No pictures go into the copy. Write out every line below exactly.
=== DATASET RECORDS ===
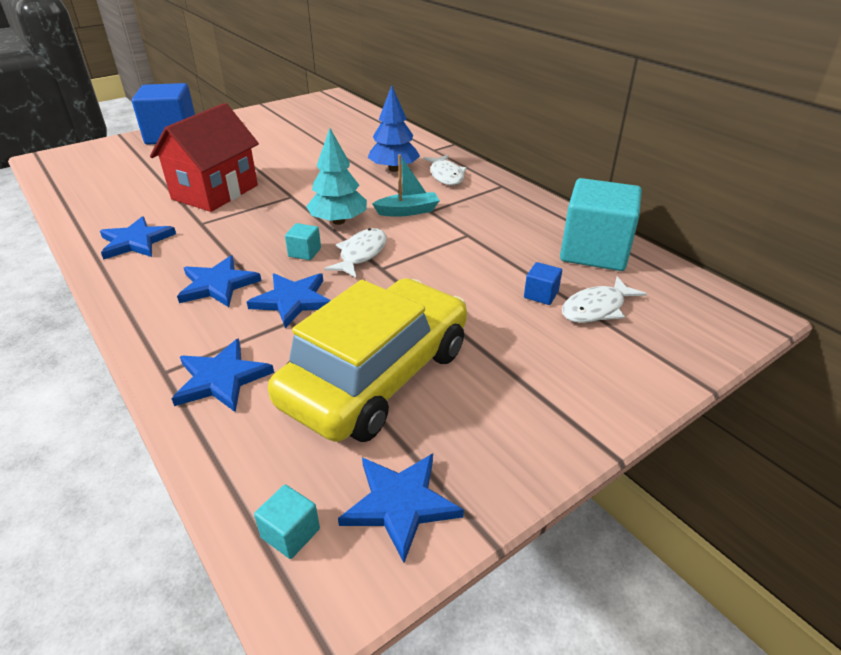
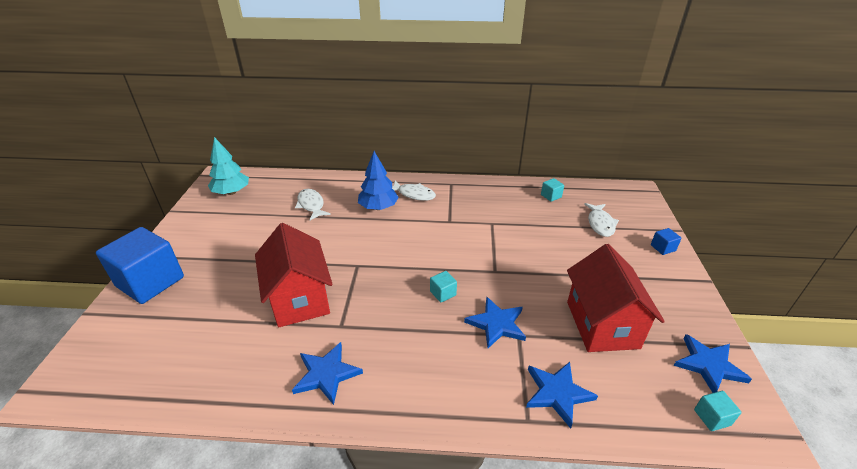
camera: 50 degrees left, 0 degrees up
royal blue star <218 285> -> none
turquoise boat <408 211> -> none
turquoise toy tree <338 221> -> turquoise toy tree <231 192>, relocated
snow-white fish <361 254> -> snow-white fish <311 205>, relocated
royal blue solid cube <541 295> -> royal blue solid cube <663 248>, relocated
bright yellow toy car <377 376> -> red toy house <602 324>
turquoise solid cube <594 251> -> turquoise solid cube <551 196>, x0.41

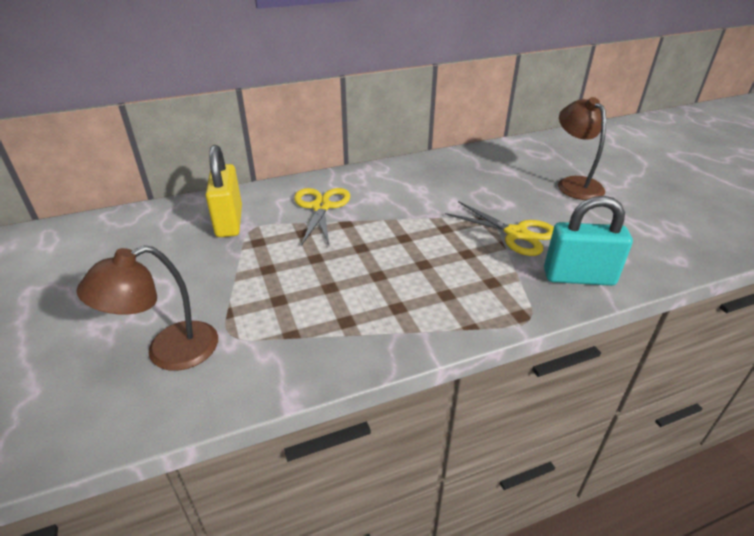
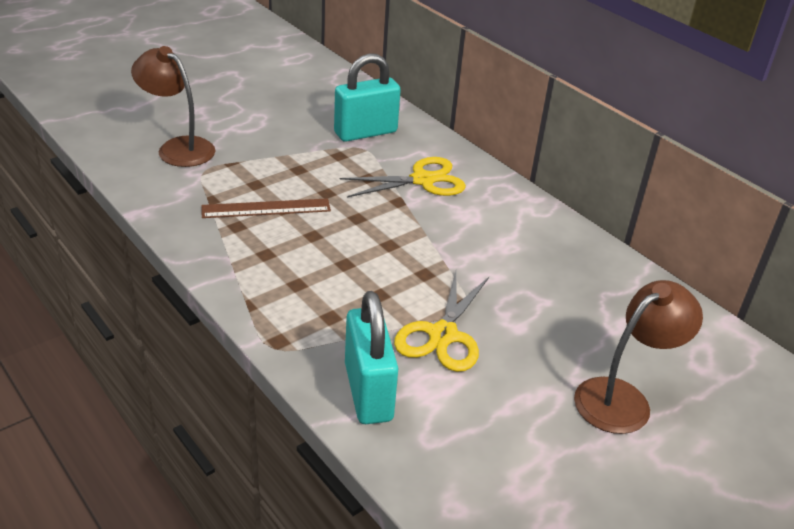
camera: 70 degrees right, 0 degrees up
none -> dark brown straightedge <266 208>
bright yellow lock <229 221> -> turquoise lock <365 132>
===
## ANSWER
camera: 50 degrees left, 0 degrees up
royal blue star <218 285> -> none
turquoise boat <408 211> -> none
turquoise toy tree <338 221> -> turquoise toy tree <231 192>, relocated
snow-white fish <361 254> -> snow-white fish <311 205>, relocated
royal blue solid cube <541 295> -> royal blue solid cube <663 248>, relocated
bright yellow toy car <377 376> -> red toy house <602 324>
turquoise solid cube <594 251> -> turquoise solid cube <551 196>, x0.41

camera: 70 degrees right, 0 degrees up
none -> dark brown straightedge <266 208>
bright yellow lock <229 221> -> turquoise lock <365 132>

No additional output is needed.